Exercise instructions
Change every occurrence of "matte red station wagon" to "matte red hatchback" throughout the records below, and leave everything else the same.

Records from a data collection:
______
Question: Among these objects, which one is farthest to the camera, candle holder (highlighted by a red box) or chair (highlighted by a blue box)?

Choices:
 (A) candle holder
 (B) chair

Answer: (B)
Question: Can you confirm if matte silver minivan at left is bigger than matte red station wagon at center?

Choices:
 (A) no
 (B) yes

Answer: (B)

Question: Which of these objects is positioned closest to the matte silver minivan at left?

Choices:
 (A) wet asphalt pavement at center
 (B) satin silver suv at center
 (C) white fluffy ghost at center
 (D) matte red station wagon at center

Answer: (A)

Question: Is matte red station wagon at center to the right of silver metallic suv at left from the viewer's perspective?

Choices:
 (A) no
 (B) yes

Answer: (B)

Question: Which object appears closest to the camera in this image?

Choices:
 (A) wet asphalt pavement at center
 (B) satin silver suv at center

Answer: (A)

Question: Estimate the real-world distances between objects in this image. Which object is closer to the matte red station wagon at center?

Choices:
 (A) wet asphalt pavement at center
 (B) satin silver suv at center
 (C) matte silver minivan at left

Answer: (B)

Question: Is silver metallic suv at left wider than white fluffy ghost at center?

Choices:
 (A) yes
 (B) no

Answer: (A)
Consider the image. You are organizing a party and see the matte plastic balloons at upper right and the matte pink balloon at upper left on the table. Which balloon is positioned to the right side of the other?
______
Exercise output
Question: Among these objects, which one is farthest to the camera, candle holder (highlighted by a red box) or chair (highlighted by a blue box)?

Choices:
 (A) candle holder
 (B) chair

Answer: (B)
Question: Can you confirm if matte silver minivan at left is bigger than matte red hatchback at center?

Choices:
 (A) no
 (B) yes

Answer: (B)

Question: Which of these objects is positioned closest to the matte silver minivan at left?

Choices:
 (A) wet asphalt pavement at center
 (B) satin silver suv at center
 (C) white fluffy ghost at center
 (D) matte red hatchback at center

Answer: (A)

Question: Is matte red hatchback at center to the right of silver metallic suv at left from the viewer's perspective?

Choices:
 (A) no
 (B) yes

Answer: (B)

Question: Which object appears closest to the camera in this image?

Choices:
 (A) wet asphalt pavement at center
 (B) satin silver suv at center

Answer: (A)

Question: Estimate the real-world distances between objects in this image. Which object is closer to the matte red hatchback at center?

Choices:
 (A) wet asphalt pavement at center
 (B) satin silver suv at center
 (C) matte silver minivan at left

Answer: (B)

Question: Is silver metallic suv at left wider than white fluffy ghost at center?

Choices:
 (A) yes
 (B) no

Answer: (A)
Consider the image. You are organizing a party and see the matte plastic balloons at upper right and the matte pink balloon at upper left on the table. Which balloon is positioned to the right side of the other?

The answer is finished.